• Exercise requirements:
Which lines of the entries below run from the one holding "LINE pin AO: A0 -> 14" to the one holding "JOY1 pin SW: GP14 -> GP28", inclusive? Set down exactly those lines and no others.

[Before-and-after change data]
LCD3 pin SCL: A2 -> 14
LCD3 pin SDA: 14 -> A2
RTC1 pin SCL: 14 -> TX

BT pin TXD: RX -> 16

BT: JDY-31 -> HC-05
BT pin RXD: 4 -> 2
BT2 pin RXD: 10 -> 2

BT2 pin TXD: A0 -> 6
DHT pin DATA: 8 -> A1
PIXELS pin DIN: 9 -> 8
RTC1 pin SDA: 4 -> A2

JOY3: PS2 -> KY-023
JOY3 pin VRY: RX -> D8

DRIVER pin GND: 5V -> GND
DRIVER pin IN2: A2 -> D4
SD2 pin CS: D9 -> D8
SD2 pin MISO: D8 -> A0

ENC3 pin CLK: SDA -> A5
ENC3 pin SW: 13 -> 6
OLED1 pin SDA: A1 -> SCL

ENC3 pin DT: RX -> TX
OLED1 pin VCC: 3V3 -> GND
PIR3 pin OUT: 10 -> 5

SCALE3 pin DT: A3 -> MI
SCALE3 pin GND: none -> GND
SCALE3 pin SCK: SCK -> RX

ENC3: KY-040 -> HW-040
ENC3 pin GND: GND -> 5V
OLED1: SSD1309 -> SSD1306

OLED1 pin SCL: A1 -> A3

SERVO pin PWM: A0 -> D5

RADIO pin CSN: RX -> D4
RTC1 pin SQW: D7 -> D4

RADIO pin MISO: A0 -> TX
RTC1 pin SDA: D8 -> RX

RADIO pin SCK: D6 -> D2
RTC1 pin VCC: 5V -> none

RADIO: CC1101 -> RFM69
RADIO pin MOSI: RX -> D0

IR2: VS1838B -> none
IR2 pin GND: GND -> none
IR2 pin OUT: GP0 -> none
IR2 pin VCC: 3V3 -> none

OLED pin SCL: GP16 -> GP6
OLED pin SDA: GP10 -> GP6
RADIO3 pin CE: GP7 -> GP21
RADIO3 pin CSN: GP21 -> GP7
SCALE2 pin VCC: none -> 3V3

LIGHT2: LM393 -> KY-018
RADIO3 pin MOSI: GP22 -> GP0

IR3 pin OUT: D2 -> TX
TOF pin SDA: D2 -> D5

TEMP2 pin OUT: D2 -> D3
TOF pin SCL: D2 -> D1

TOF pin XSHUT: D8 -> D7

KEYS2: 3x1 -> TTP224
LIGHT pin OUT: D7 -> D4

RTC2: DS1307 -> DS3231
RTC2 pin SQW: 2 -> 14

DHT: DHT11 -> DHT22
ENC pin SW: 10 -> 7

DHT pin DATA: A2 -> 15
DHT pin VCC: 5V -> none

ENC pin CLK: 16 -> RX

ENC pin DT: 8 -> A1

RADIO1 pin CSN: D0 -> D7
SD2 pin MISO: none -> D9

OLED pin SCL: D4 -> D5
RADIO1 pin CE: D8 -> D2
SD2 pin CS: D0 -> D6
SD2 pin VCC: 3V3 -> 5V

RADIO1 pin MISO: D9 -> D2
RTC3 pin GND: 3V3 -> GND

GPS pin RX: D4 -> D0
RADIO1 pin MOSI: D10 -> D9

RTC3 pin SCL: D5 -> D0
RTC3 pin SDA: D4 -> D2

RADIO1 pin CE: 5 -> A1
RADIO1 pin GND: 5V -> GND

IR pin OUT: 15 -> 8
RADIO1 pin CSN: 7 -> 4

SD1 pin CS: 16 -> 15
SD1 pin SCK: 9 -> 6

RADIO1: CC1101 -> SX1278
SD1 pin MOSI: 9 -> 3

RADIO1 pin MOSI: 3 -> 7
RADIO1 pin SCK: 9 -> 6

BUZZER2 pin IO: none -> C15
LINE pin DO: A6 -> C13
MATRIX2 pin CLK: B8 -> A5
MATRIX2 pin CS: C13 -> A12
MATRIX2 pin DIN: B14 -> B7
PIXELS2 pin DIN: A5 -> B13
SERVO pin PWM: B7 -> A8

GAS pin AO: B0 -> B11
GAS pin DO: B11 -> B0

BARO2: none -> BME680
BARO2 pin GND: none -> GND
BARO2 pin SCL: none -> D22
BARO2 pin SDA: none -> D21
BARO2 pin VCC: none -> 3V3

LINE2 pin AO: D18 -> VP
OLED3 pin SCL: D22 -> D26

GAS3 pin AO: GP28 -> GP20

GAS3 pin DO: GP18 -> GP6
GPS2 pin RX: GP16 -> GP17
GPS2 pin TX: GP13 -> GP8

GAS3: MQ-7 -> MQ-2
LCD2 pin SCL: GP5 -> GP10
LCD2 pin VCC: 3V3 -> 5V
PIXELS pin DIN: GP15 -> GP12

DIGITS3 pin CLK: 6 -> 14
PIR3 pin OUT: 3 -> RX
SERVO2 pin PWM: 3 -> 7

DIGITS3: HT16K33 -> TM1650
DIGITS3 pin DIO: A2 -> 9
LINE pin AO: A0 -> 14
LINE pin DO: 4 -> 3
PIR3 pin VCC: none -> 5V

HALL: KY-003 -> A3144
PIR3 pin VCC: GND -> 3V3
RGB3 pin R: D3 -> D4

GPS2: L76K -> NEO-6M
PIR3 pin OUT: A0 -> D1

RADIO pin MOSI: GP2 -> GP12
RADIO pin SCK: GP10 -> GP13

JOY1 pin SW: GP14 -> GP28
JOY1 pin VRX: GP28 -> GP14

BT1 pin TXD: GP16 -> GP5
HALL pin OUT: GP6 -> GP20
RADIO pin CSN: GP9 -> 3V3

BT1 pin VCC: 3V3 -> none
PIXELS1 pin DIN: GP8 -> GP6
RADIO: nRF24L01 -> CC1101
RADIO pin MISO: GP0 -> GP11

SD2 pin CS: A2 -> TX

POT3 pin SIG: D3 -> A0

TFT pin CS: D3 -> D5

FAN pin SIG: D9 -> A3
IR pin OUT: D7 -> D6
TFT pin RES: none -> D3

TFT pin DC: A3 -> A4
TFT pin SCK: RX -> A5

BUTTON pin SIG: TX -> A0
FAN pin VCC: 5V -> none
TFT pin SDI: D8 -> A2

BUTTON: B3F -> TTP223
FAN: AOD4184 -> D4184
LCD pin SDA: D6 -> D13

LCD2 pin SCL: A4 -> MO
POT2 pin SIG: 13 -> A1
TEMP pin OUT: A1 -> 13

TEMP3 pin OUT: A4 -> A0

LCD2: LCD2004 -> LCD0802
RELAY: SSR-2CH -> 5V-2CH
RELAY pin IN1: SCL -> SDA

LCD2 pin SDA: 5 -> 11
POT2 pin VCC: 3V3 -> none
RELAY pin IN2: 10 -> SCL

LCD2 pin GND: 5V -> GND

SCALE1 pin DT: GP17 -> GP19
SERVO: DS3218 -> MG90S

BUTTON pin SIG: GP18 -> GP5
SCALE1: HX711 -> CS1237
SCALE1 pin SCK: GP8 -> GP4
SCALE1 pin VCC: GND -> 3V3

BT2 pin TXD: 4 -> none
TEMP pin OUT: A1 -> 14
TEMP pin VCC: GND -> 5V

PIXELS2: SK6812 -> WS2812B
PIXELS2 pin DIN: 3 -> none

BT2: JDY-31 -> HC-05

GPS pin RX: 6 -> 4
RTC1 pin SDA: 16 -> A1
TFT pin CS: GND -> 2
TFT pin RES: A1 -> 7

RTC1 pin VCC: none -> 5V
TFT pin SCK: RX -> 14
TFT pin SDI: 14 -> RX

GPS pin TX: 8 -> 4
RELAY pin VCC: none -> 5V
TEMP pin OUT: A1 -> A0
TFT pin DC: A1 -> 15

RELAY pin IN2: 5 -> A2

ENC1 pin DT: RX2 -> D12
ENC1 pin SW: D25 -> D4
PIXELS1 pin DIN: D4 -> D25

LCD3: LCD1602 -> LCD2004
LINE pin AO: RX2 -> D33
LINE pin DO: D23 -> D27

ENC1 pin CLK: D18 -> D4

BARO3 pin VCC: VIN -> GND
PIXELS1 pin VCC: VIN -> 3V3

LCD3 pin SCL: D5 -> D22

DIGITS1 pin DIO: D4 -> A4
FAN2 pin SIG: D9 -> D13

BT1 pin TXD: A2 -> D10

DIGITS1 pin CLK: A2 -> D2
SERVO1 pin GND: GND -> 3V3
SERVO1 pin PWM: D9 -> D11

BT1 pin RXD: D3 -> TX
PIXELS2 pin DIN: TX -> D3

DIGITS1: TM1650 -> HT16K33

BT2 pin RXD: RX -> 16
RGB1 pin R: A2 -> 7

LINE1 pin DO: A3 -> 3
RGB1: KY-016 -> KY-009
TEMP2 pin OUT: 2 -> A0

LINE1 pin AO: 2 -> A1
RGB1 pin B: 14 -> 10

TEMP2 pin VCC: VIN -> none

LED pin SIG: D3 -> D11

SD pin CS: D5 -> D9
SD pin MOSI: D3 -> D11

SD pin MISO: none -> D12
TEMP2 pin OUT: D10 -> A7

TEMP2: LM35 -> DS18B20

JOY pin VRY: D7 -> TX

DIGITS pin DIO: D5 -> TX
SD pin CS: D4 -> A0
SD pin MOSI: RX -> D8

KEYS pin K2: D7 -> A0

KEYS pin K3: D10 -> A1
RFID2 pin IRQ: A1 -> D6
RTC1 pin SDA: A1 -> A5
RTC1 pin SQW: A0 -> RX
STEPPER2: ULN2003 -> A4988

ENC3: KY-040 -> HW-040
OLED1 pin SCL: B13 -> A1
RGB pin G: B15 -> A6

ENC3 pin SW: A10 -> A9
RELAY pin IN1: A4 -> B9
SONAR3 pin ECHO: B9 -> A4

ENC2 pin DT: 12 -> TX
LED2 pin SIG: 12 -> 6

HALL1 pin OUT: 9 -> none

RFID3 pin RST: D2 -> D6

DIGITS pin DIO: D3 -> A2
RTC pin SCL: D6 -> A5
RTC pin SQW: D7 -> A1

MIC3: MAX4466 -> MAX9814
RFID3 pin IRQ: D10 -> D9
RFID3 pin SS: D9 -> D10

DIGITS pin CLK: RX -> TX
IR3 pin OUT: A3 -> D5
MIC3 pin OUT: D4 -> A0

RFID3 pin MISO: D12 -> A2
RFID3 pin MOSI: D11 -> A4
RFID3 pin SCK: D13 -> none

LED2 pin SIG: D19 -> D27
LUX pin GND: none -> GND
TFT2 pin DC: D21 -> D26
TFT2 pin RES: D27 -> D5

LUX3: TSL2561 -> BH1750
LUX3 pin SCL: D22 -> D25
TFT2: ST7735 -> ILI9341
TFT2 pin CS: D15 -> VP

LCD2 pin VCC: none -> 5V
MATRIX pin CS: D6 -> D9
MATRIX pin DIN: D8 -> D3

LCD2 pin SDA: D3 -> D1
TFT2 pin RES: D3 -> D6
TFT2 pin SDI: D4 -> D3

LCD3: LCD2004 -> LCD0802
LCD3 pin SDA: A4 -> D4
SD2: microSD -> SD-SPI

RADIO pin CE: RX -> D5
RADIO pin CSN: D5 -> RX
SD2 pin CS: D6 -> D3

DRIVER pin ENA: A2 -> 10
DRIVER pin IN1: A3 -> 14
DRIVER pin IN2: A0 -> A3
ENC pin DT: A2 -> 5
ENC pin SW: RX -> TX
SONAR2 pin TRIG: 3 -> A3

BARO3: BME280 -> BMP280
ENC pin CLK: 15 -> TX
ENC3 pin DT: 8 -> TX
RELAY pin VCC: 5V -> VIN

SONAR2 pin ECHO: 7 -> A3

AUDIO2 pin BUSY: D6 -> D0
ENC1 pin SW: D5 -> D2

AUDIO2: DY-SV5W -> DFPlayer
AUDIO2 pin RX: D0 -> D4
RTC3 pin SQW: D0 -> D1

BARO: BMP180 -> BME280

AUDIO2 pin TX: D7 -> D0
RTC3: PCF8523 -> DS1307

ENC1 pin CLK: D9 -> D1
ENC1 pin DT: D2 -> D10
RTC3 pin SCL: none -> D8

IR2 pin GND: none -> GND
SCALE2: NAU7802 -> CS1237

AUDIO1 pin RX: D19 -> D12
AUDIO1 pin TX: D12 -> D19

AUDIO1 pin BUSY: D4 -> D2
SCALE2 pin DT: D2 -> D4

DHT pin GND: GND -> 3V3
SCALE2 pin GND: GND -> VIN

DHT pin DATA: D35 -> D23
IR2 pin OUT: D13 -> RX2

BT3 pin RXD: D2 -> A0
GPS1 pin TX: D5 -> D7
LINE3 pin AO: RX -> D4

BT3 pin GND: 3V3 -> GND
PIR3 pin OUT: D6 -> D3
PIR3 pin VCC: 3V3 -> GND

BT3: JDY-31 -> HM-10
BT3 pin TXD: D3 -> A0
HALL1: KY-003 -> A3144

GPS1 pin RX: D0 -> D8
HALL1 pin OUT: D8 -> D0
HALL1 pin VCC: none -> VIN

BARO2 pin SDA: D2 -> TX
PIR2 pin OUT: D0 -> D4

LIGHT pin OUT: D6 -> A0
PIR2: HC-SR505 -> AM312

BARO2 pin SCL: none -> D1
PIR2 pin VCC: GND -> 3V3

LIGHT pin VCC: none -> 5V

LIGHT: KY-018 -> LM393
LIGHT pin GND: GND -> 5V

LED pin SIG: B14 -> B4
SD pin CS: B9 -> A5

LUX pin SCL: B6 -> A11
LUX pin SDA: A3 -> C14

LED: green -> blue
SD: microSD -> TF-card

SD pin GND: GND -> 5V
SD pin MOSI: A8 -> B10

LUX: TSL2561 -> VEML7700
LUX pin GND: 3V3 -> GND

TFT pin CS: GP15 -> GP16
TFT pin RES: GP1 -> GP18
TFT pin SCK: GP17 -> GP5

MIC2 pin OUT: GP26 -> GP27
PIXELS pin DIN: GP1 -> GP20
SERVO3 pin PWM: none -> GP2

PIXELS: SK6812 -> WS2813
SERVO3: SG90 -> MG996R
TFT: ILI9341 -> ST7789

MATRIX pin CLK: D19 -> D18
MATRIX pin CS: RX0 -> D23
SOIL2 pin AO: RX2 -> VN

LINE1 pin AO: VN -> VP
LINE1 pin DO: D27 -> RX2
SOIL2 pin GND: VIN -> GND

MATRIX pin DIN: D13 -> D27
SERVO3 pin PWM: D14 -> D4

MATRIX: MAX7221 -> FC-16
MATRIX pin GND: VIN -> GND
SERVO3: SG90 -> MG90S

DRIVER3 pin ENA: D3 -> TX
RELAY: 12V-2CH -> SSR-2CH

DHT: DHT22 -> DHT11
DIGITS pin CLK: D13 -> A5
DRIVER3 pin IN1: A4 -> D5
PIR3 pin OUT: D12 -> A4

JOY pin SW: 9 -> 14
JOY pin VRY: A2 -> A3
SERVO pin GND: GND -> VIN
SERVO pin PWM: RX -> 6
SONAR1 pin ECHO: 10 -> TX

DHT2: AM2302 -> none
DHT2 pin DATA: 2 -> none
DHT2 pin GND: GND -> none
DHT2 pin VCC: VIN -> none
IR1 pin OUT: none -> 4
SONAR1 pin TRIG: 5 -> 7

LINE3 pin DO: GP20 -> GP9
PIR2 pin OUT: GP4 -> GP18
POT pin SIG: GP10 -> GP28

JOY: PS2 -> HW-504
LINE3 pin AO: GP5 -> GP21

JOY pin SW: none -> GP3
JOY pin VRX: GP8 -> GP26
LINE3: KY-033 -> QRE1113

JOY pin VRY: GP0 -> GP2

• Exercise solution:
LINE pin AO: A0 -> 14
LINE pin DO: 4 -> 3
PIR3 pin VCC: none -> 5V

HALL: KY-003 -> A3144
PIR3 pin VCC: GND -> 3V3
RGB3 pin R: D3 -> D4

GPS2: L76K -> NEO-6M
PIR3 pin OUT: A0 -> D1

RADIO pin MOSI: GP2 -> GP12
RADIO pin SCK: GP10 -> GP13

JOY1 pin SW: GP14 -> GP28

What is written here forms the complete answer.